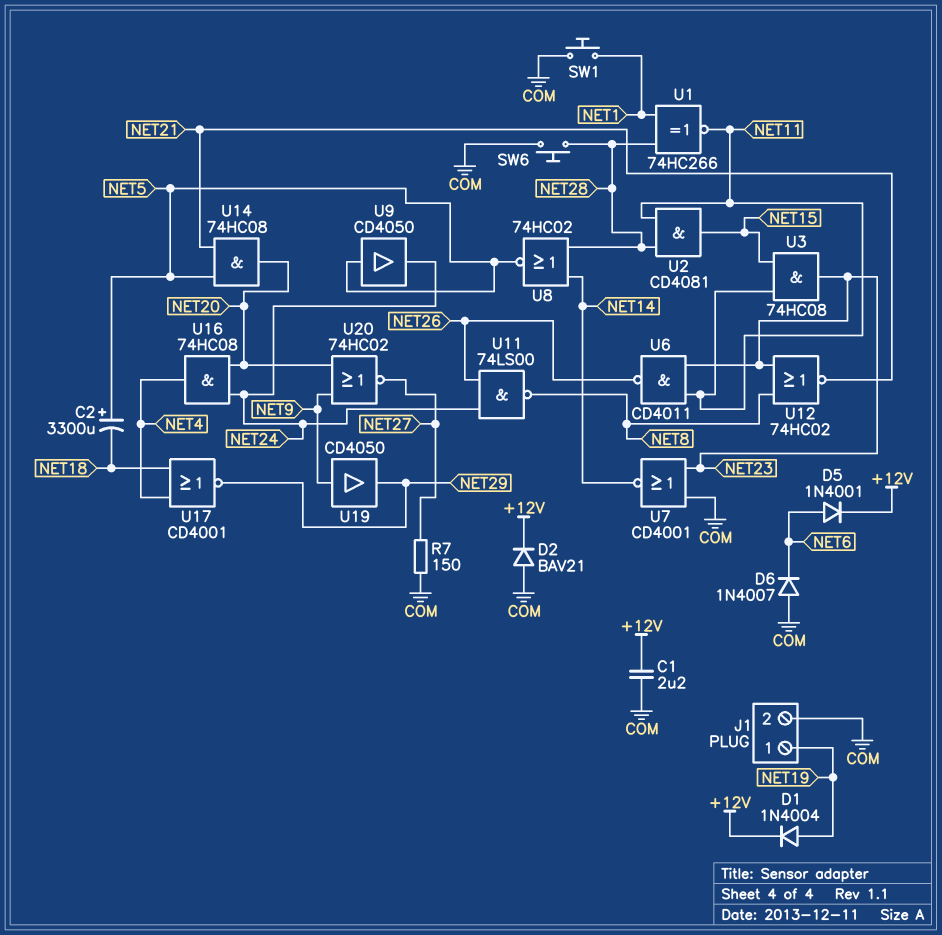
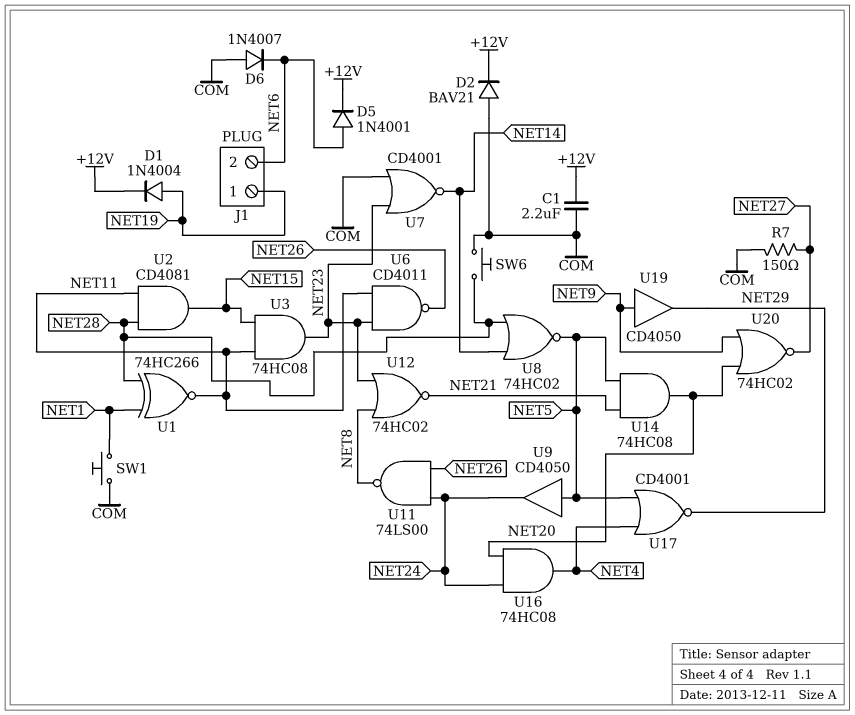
C2: 3300uF (plus NET5, minus NET18) -> none
J1 pin 2: COM -> NET6
U17: NOR CD4001 (in NET4, in NET18, out NET29) -> NOR CD4001 (in NET4, in NET5, out NET29)

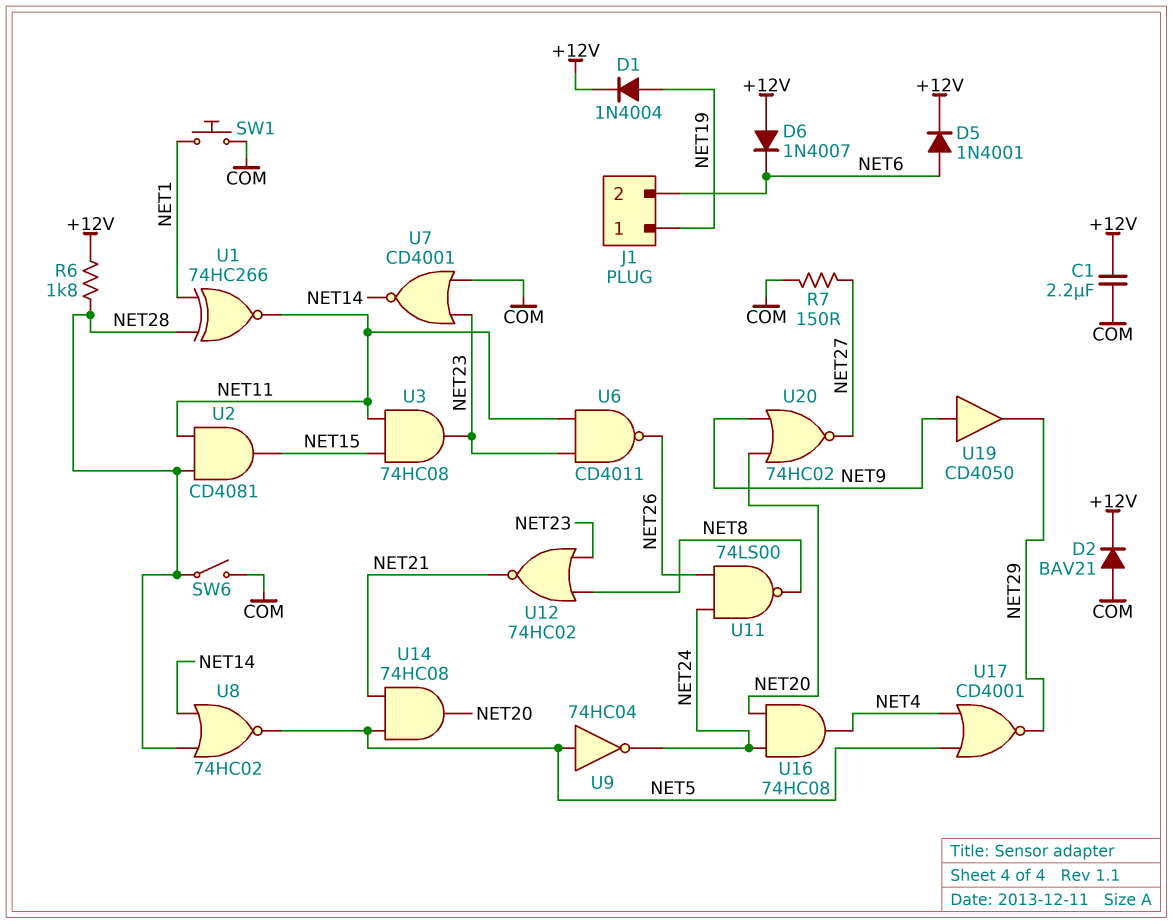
D6: diode 1N4007 (A COM, K NET6) -> diode 1N4007 (A +12V, K NET6)
R6: none -> 1.8k (+12V, NET28)
SW6: button (COM, NET28) -> switch (COM, NET28)
U9: buffer CD4050 (in NET5, out NET24) -> NOT 74HC04 (in NET5, out NET24)

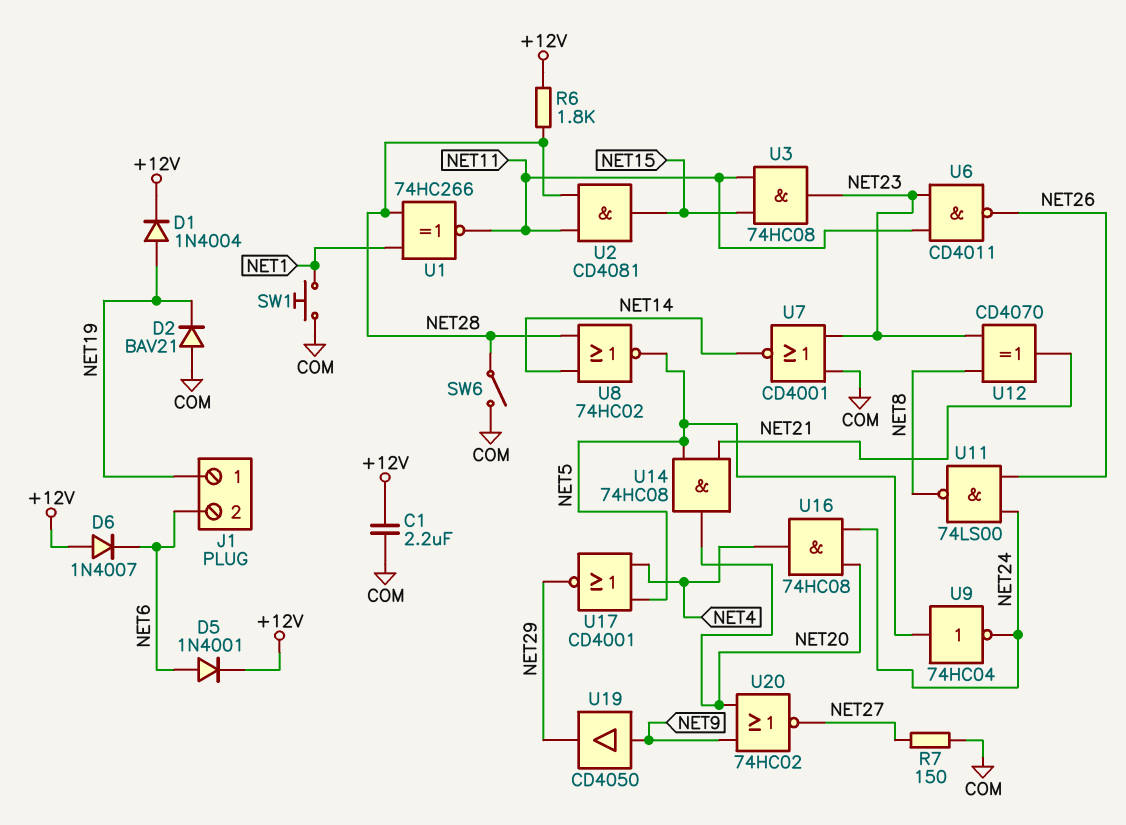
D2: diode BAV21 (A COM, K +12V) -> diode BAV21 (A COM, K NET19)
U12: NOR 74HC02 (in NET8, in NET23, out NET21) -> XOR CD4070 (in NET8, in NET23, out NET21)

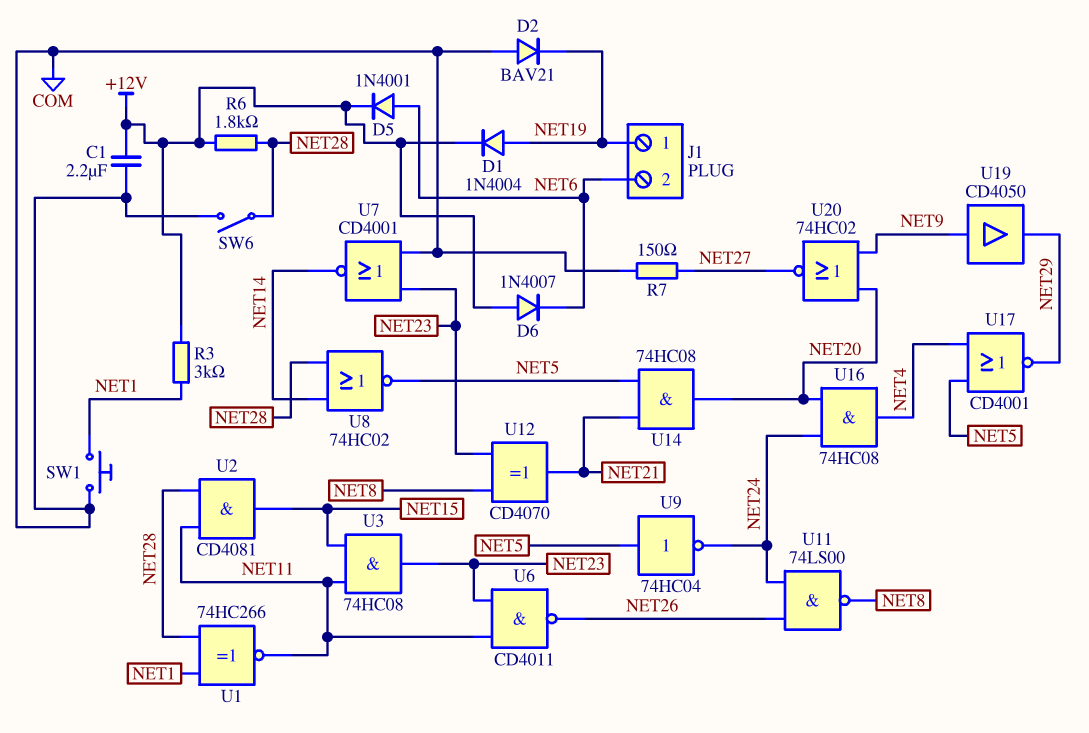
R3: none -> 3k (+12V, NET1)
====
Write down exactly the lines running from the line with "U9: buffer CD4050" through the end of the material, both ends included, and none of the pictures.

Response to the task |
U9: buffer CD4050 (in NET5, out NET24) -> NOT 74HC04 (in NET5, out NET24)

D2: diode BAV21 (A COM, K +12V) -> diode BAV21 (A COM, K NET19)
U12: NOR 74HC02 (in NET8, in NET23, out NET21) -> XOR CD4070 (in NET8, in NET23, out NET21)

R3: none -> 3k (+12V, NET1)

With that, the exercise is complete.